* [Problem statement]
Take the material below and reproduce, word for word, only the lines from the line with "orange square: (765, 50)" through the line with "brown cross: (1081, 756)".

* [Given information]
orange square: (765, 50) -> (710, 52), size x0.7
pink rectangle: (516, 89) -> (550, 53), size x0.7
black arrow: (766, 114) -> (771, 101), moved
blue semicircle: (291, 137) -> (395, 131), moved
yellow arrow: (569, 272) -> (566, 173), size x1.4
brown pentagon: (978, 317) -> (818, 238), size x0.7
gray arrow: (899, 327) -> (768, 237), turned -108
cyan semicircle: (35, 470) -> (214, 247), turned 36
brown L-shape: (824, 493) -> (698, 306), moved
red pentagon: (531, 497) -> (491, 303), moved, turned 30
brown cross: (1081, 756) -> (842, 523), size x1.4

--

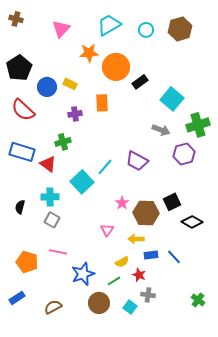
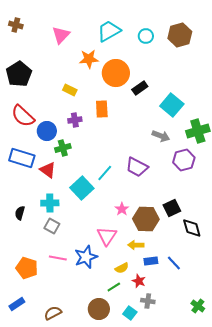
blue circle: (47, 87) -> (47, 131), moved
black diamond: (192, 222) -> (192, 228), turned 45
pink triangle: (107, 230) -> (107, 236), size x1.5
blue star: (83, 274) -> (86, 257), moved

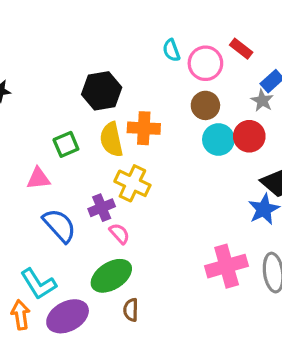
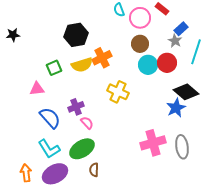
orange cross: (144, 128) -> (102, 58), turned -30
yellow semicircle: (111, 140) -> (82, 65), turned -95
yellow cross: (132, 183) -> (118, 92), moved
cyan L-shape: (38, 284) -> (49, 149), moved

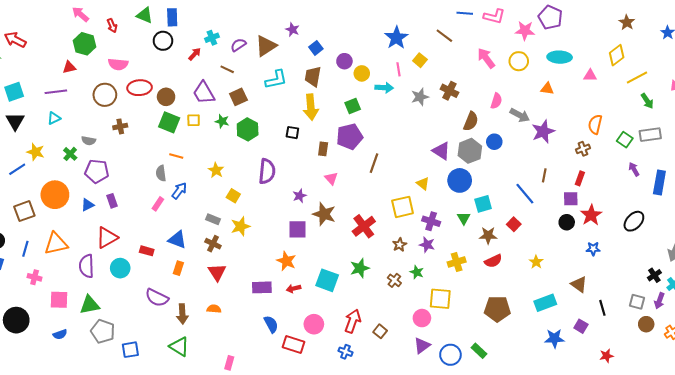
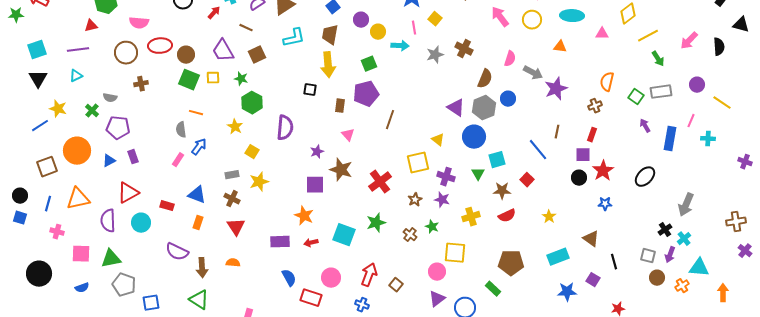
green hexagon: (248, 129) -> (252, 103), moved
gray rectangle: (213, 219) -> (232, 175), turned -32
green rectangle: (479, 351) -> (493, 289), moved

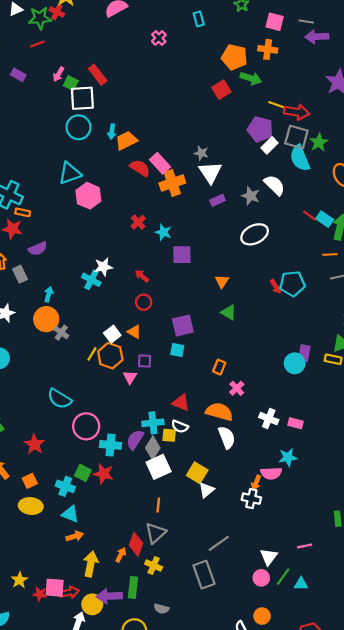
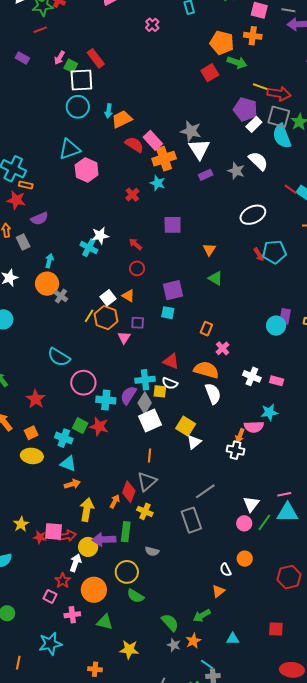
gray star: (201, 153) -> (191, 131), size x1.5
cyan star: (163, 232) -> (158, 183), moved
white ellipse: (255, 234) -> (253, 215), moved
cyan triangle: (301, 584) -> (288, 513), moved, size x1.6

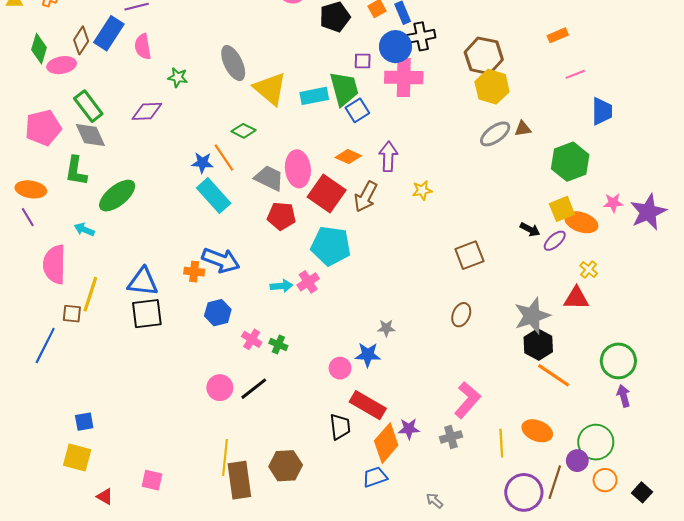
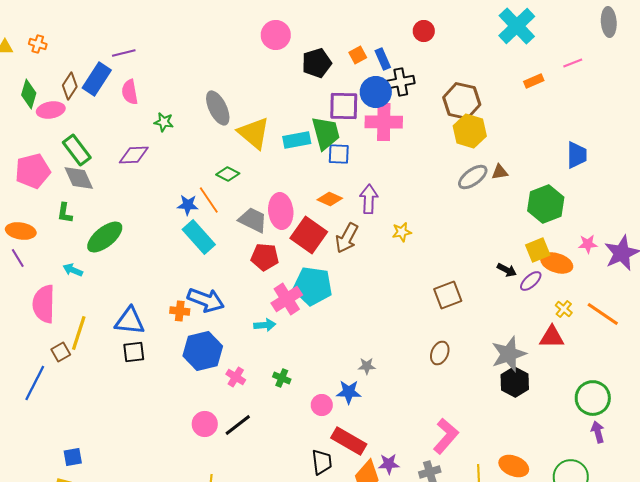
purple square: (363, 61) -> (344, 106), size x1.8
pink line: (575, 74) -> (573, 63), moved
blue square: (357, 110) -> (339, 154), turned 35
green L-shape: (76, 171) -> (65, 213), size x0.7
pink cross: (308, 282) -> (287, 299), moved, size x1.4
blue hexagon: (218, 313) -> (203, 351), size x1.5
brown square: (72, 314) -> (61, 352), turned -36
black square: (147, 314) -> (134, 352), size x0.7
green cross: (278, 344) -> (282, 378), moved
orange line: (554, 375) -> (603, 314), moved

* * *

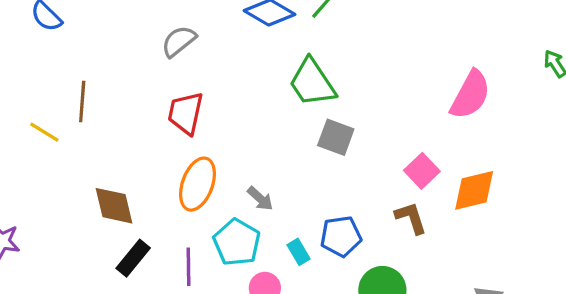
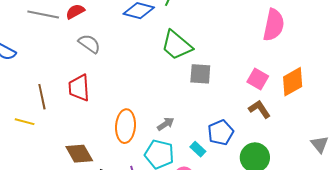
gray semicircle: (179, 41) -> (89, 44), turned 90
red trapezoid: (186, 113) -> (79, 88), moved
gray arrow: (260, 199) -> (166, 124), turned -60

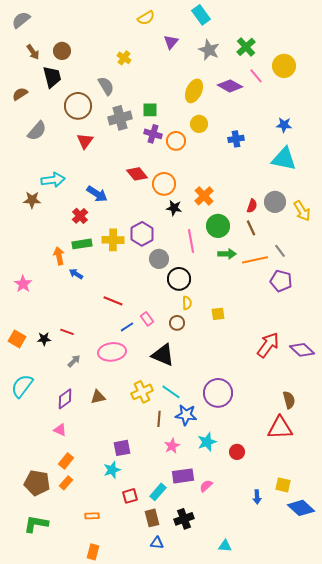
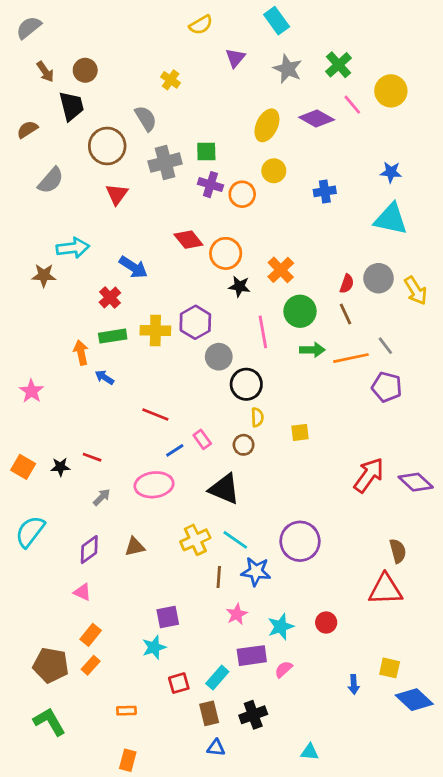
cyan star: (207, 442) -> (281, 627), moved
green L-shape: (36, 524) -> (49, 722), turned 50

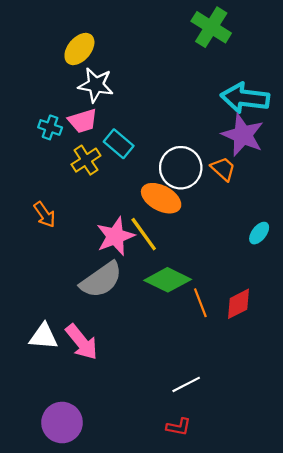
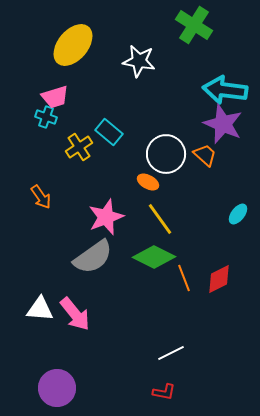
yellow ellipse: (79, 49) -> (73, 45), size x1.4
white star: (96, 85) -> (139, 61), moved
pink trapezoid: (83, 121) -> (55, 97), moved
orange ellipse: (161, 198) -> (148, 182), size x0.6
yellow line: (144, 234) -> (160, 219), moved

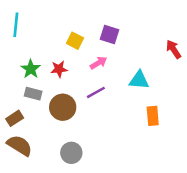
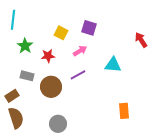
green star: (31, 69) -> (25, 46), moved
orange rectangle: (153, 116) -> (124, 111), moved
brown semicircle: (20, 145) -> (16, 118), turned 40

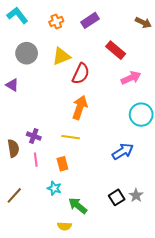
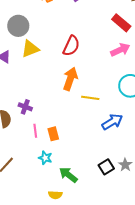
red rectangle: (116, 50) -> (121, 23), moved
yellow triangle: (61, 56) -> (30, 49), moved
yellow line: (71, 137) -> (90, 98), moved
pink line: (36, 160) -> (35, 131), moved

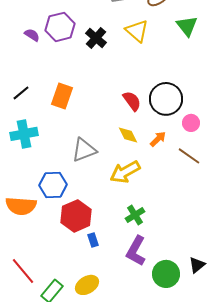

* [Solved problem]
orange square: (765, 50) -> (710, 52), size x0.7
pink rectangle: (516, 89) -> (550, 53), size x0.7
black arrow: (766, 114) -> (771, 101), moved
blue semicircle: (291, 137) -> (395, 131), moved
yellow arrow: (569, 272) -> (566, 173), size x1.4
brown pentagon: (978, 317) -> (818, 238), size x0.7
gray arrow: (899, 327) -> (768, 237), turned -108
cyan semicircle: (35, 470) -> (214, 247), turned 36
brown L-shape: (824, 493) -> (698, 306), moved
red pentagon: (531, 497) -> (491, 303), moved, turned 30
brown cross: (1081, 756) -> (842, 523), size x1.4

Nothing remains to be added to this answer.